> Revision comparison data
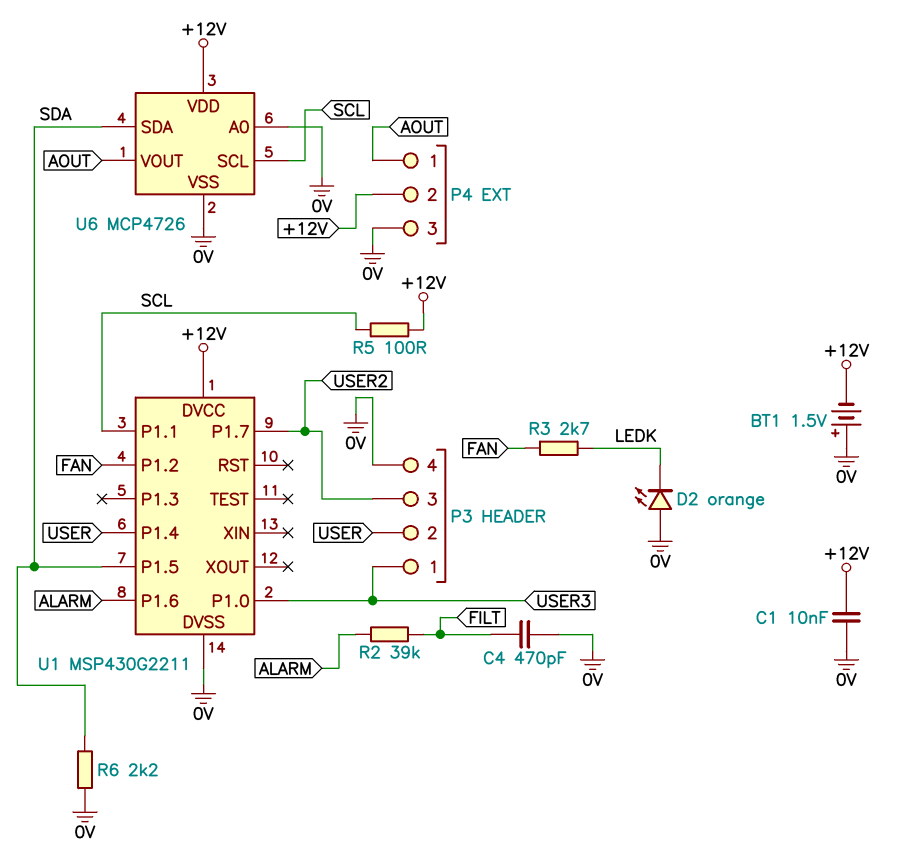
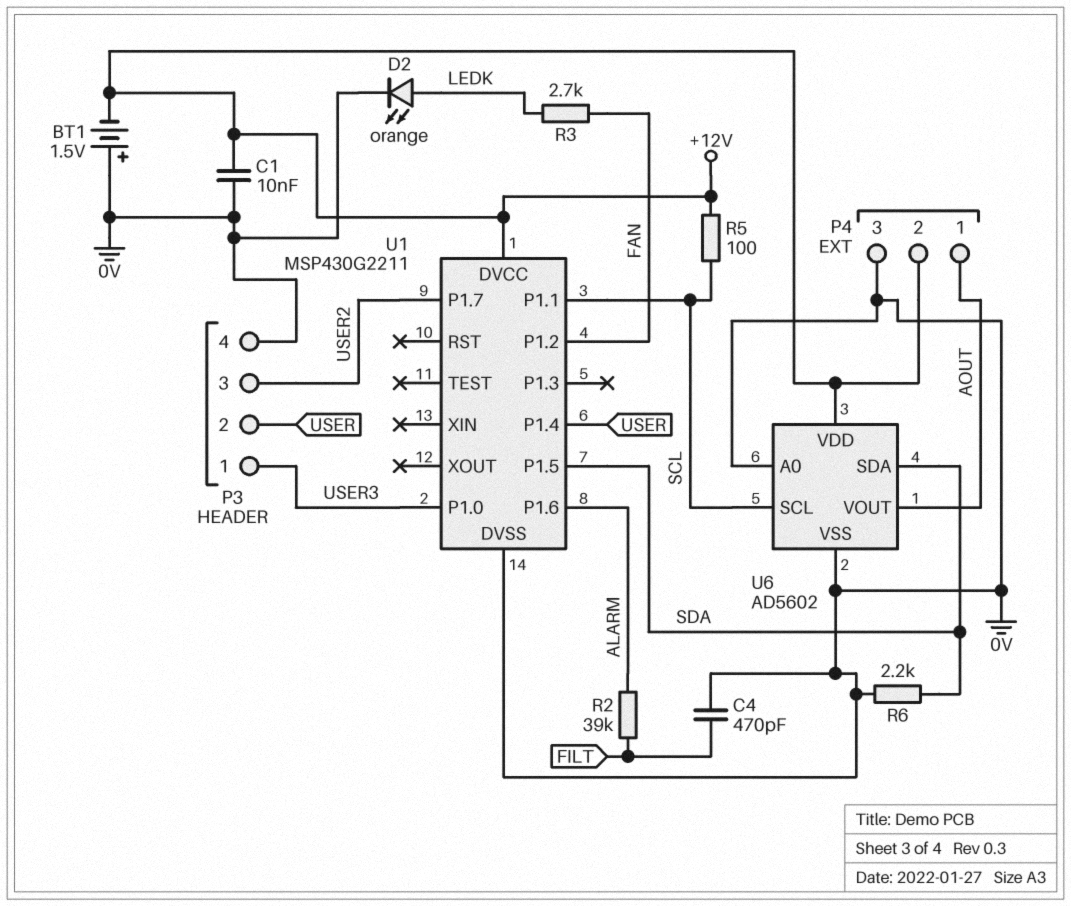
D2: LED orange (A 0V, K LEDK) -> LED orange (A LEDK, K 0V)
U6: MCP4726 -> AD5602

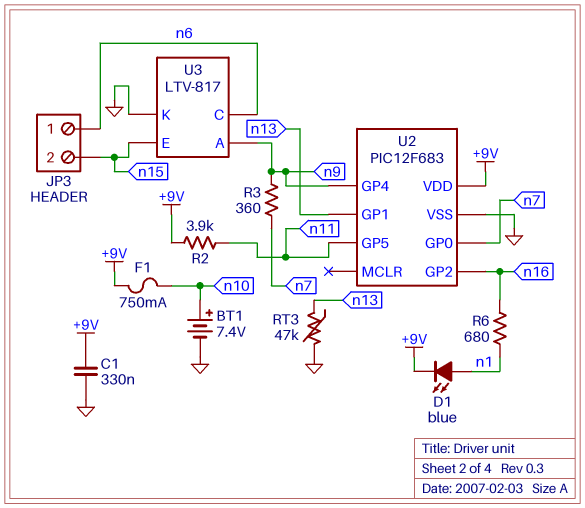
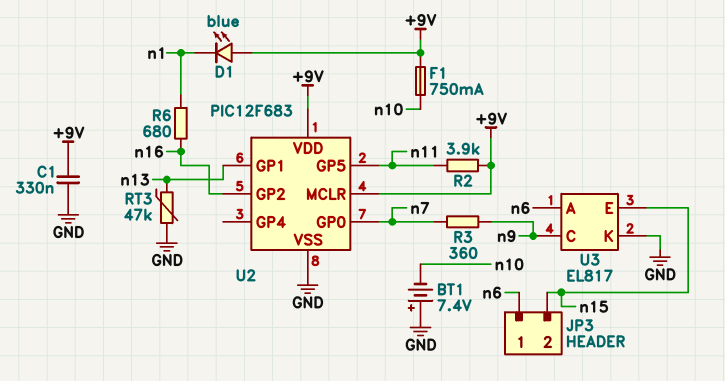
BT1: 7.4V (plus n10, minus GND) -> 7.4V (plus GND, minus n10)
D1: LED blue (A n1, K +9V) -> LED blue (A +9V, K n1)
U2 pin GP4: n9 -> none
U2 pin MCLR: none -> +9V
U3: LTV-817 -> EL817
U3 pin A: n9 -> n6
U3 pin C: n6 -> n9

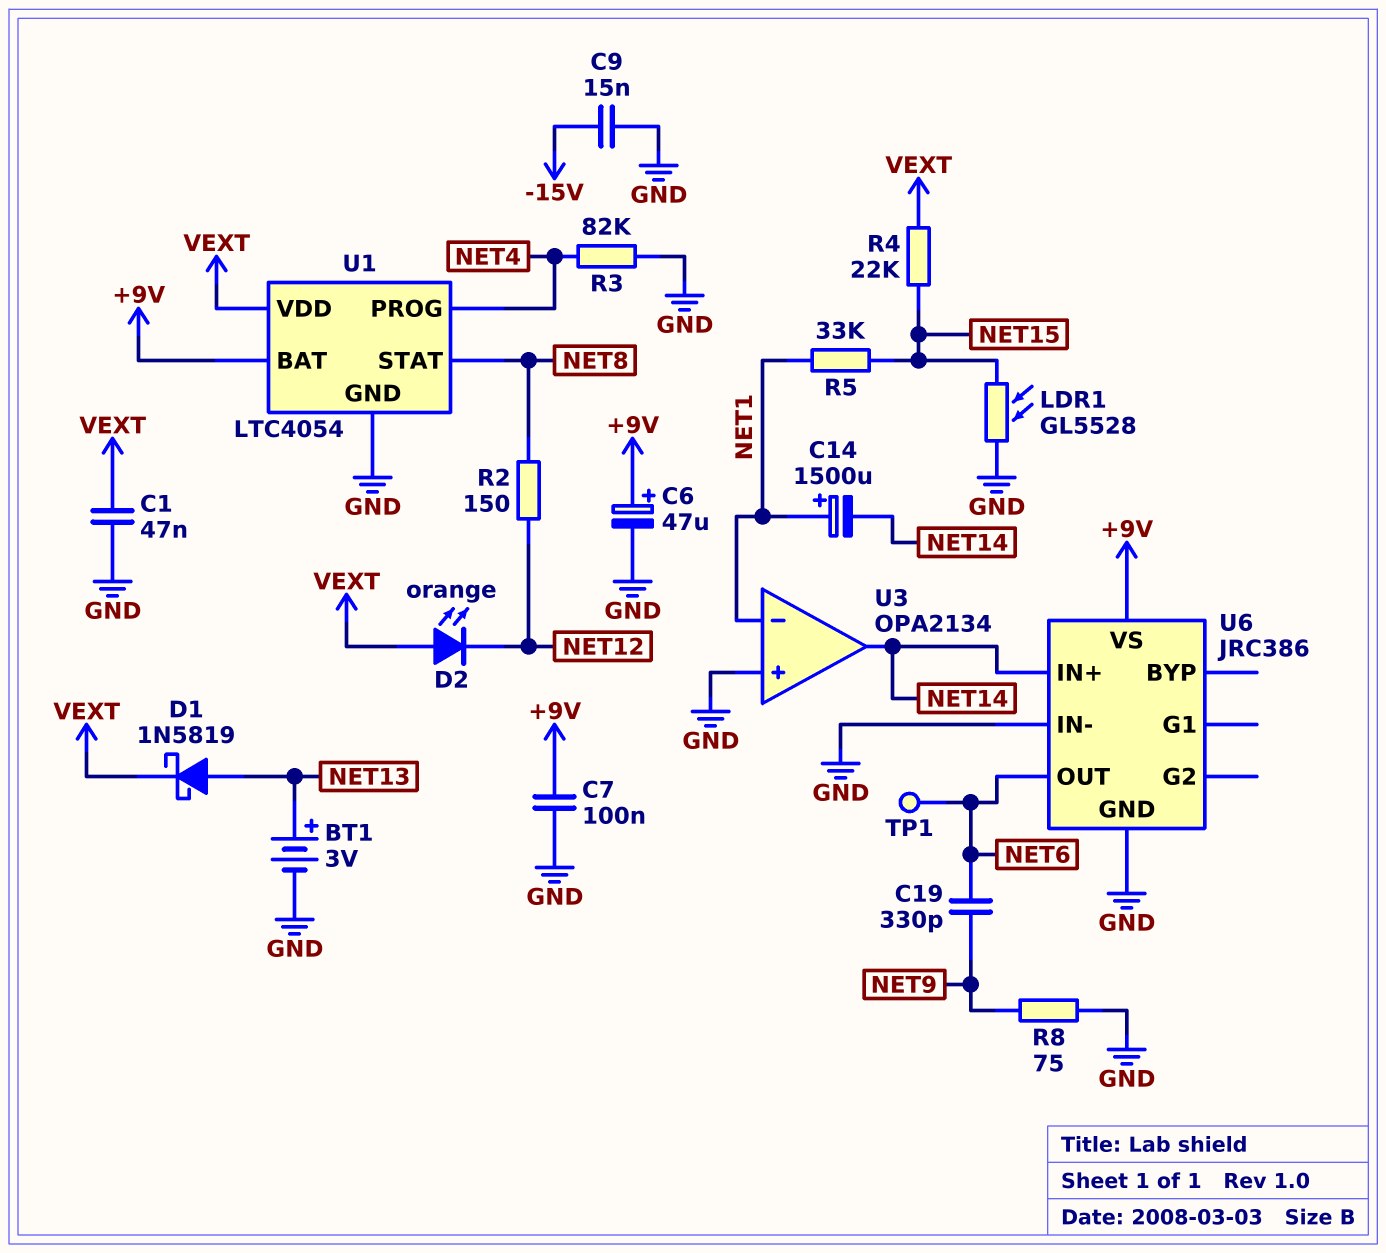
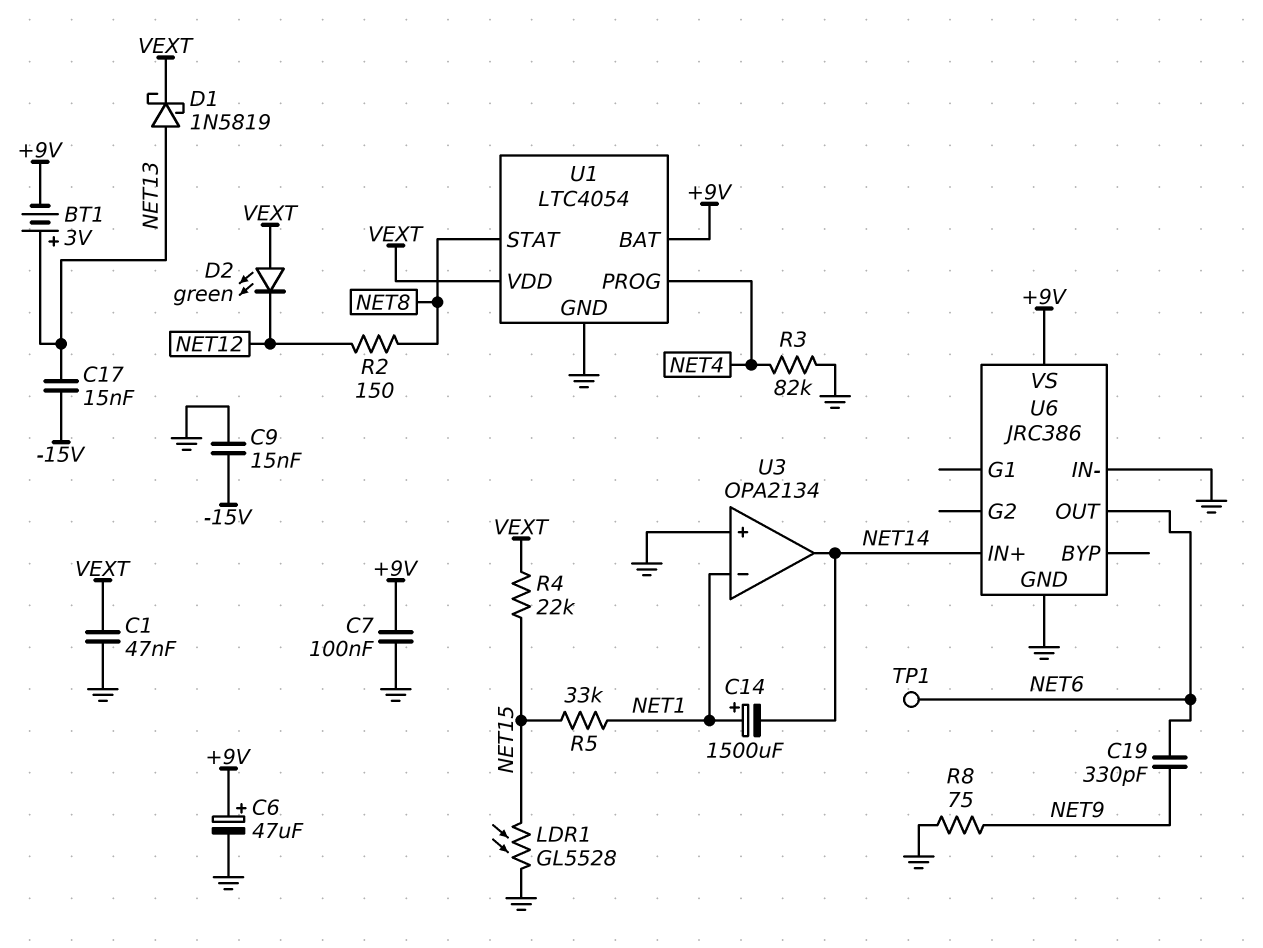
BT1: 3V (plus NET13, minus GND) -> 3V (plus NET13, minus +9V)
C17: none -> 15nF (-15V, NET13)
D2: LED orange (A VEXT, K NET12) -> LED green (A VEXT, K NET12)

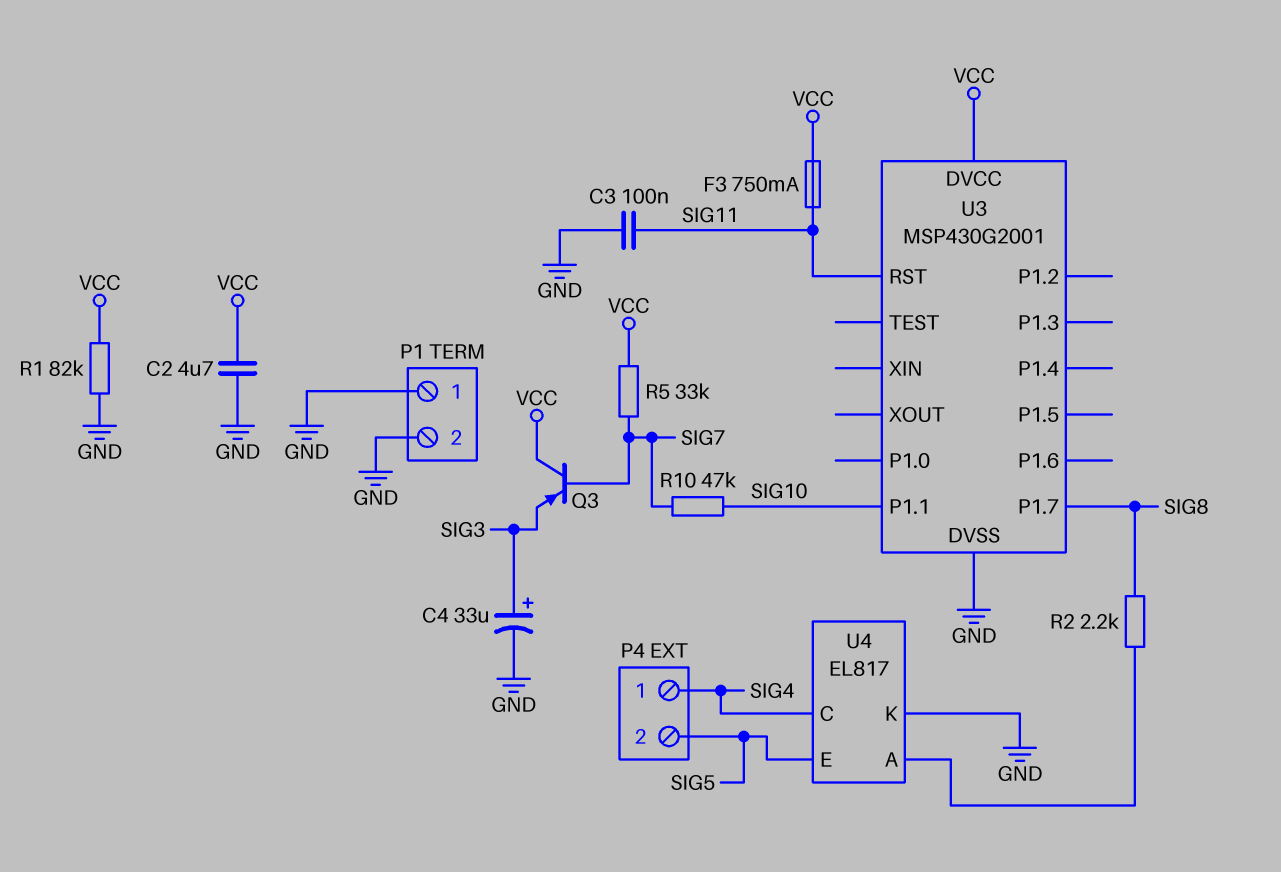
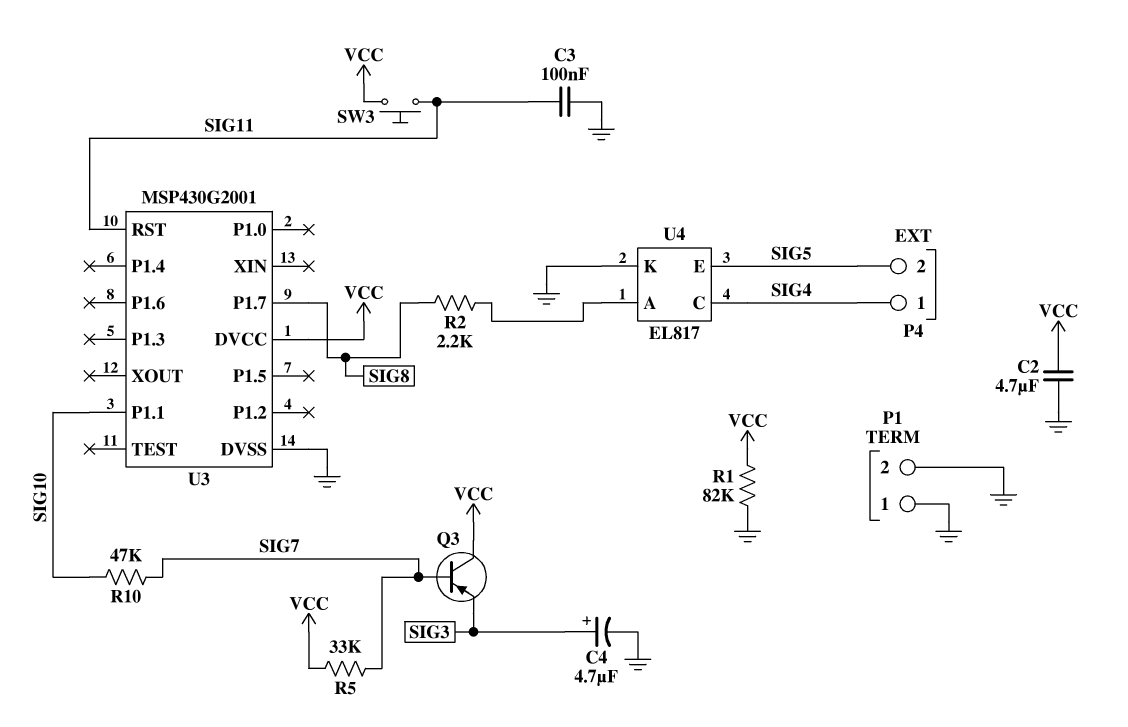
C4: 33uF (plus SIG3, minus GND) -> 4.7uF (plus SIG3, minus GND)
F3: 750mA (SIG11, VCC) -> none
SW3: none -> button (SIG11, VCC)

> WORK ORDER
Nothing but the lines from the one containing "U3 pin A: n9 -> n6" to the last line of the records should be returned, exactly as they appear and without pictures.

> RESULT FOR THIS TASK
U3 pin A: n9 -> n6
U3 pin C: n6 -> n9

BT1: 3V (plus NET13, minus GND) -> 3V (plus NET13, minus +9V)
C17: none -> 15nF (-15V, NET13)
D2: LED orange (A VEXT, K NET12) -> LED green (A VEXT, K NET12)

C4: 33uF (plus SIG3, minus GND) -> 4.7uF (plus SIG3, minus GND)
F3: 750mA (SIG11, VCC) -> none
SW3: none -> button (SIG11, VCC)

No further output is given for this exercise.